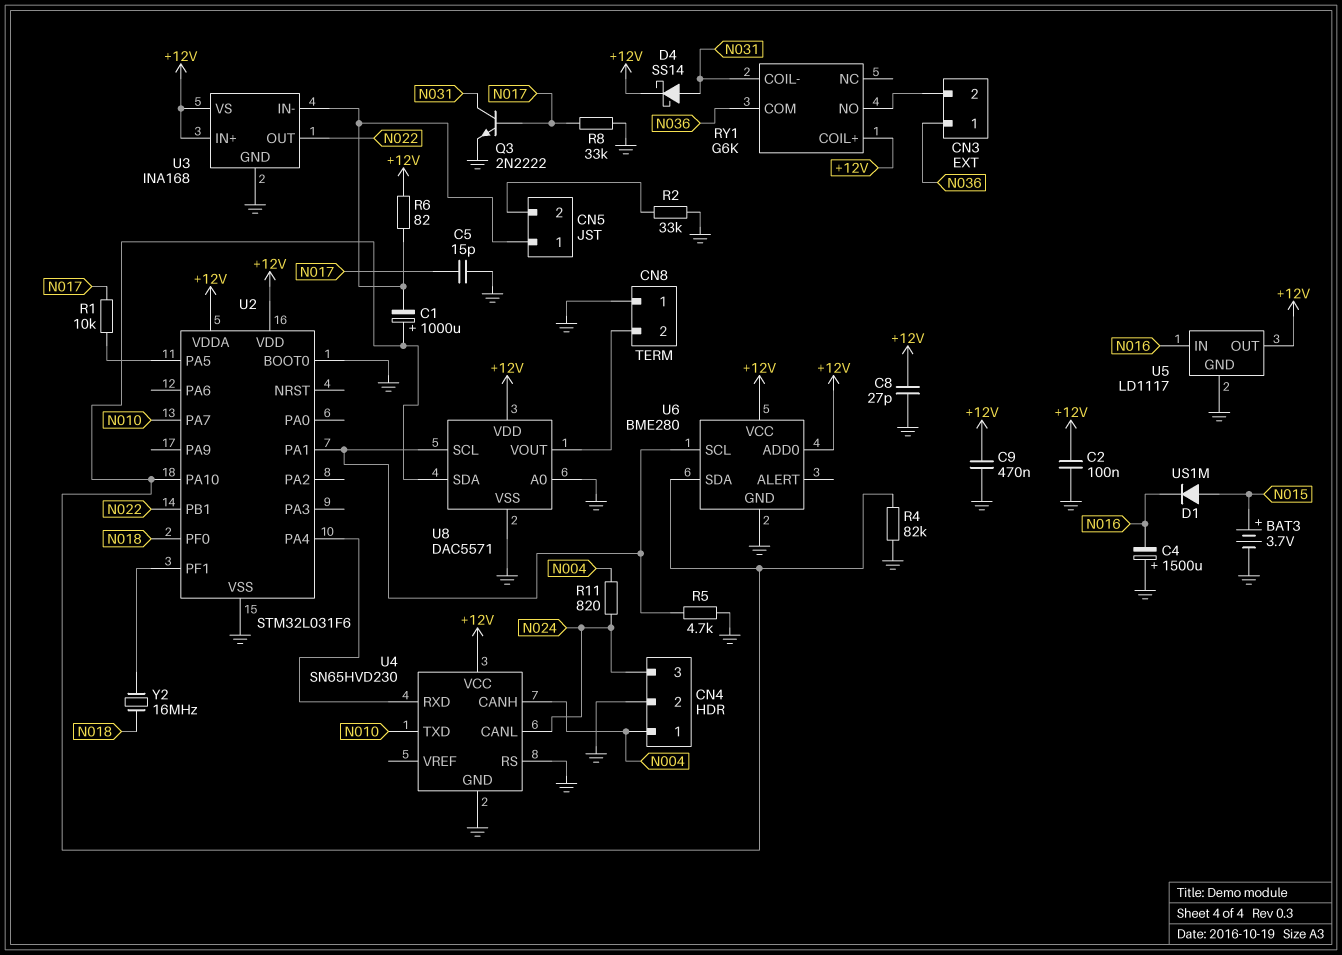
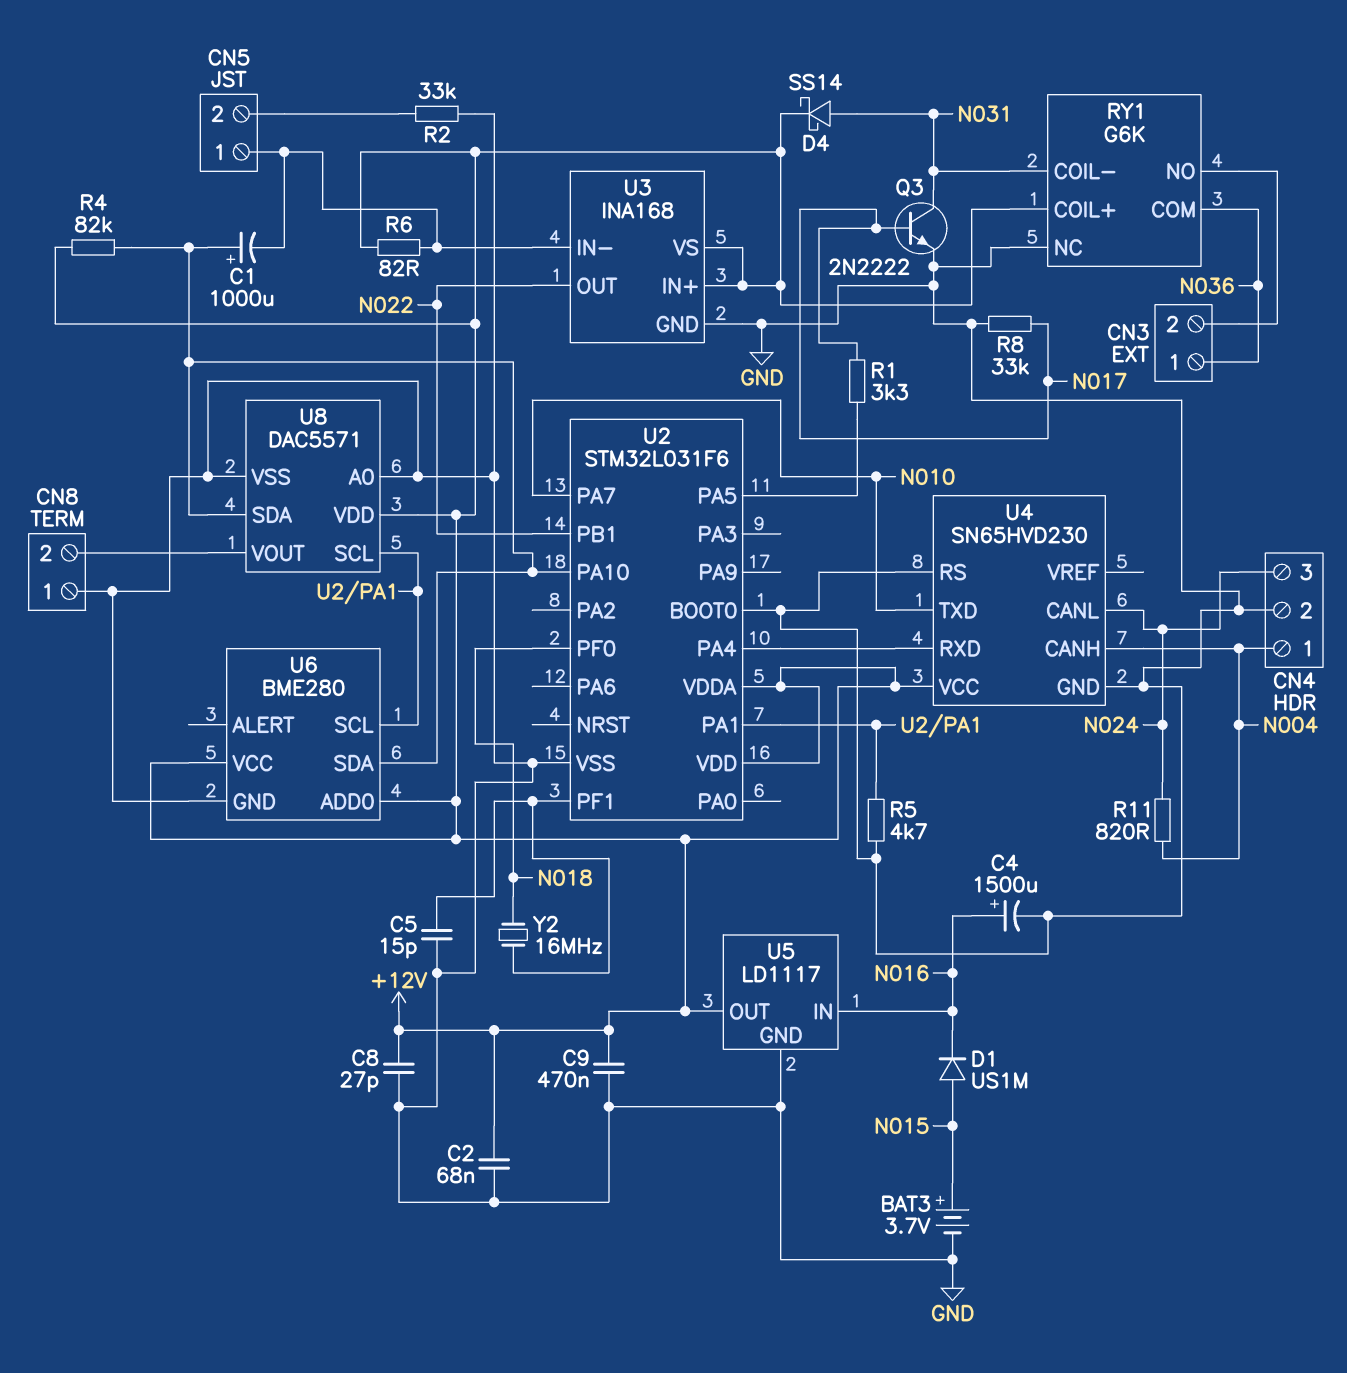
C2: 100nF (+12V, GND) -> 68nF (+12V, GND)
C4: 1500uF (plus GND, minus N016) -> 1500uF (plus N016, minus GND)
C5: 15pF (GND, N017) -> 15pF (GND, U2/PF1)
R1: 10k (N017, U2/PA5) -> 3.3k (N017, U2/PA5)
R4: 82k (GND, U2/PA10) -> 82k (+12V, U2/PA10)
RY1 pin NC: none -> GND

---

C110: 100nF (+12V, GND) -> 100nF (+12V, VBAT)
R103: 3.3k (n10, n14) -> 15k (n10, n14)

==

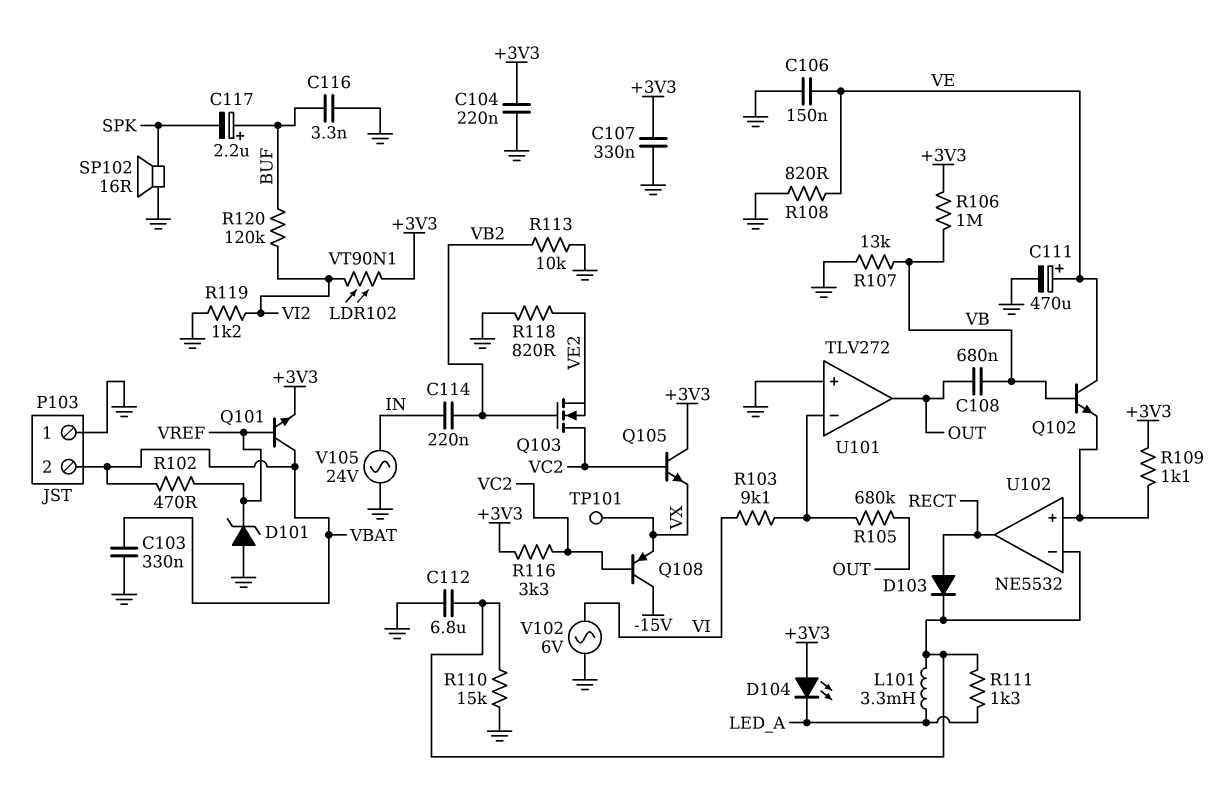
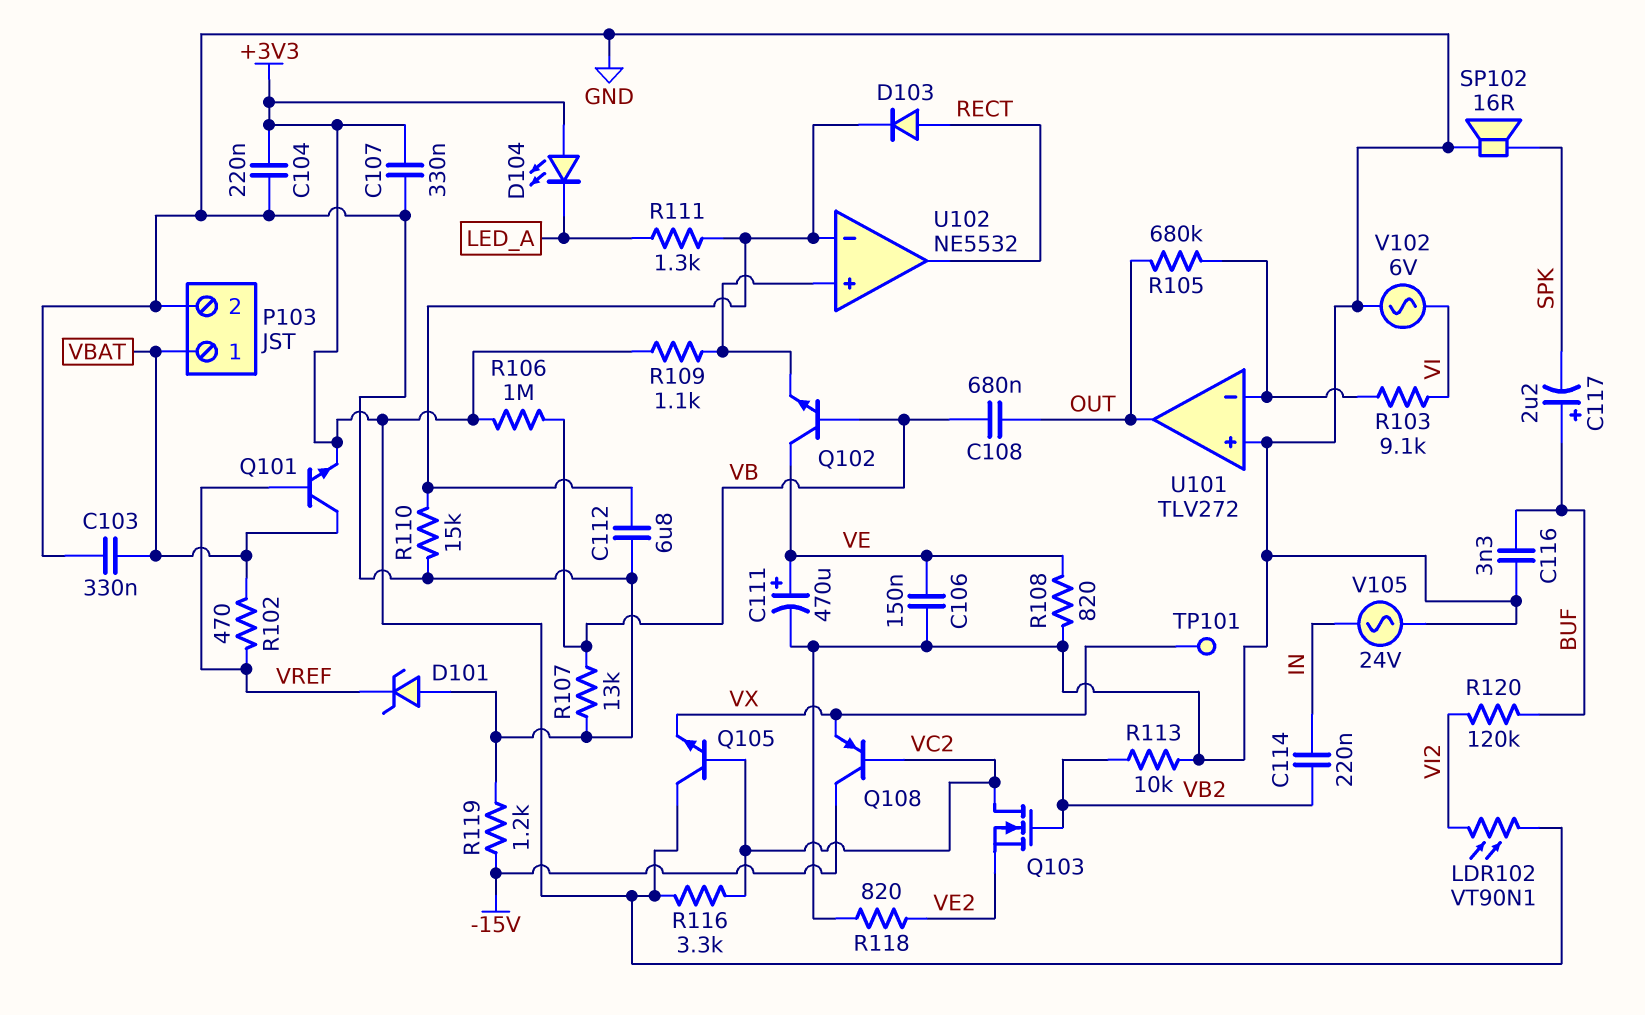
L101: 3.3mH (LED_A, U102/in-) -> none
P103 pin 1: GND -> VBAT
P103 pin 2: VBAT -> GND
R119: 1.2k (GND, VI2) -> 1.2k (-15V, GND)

• [TASK TO COMPLETE]:
Above are the records; from them, give again exactly the lines from the one containing "C2: 100nF (+12V, GND) -> 68nF (+12V, GND)" to the one containing "RY1 pin NC: none -> GND", both lines included, and nothing more.

• [YOUR SOLUTION]:
C2: 100nF (+12V, GND) -> 68nF (+12V, GND)
C4: 1500uF (plus GND, minus N016) -> 1500uF (plus N016, minus GND)
C5: 15pF (GND, N017) -> 15pF (GND, U2/PF1)
R1: 10k (N017, U2/PA5) -> 3.3k (N017, U2/PA5)
R4: 82k (GND, U2/PA10) -> 82k (+12V, U2/PA10)
RY1 pin NC: none -> GND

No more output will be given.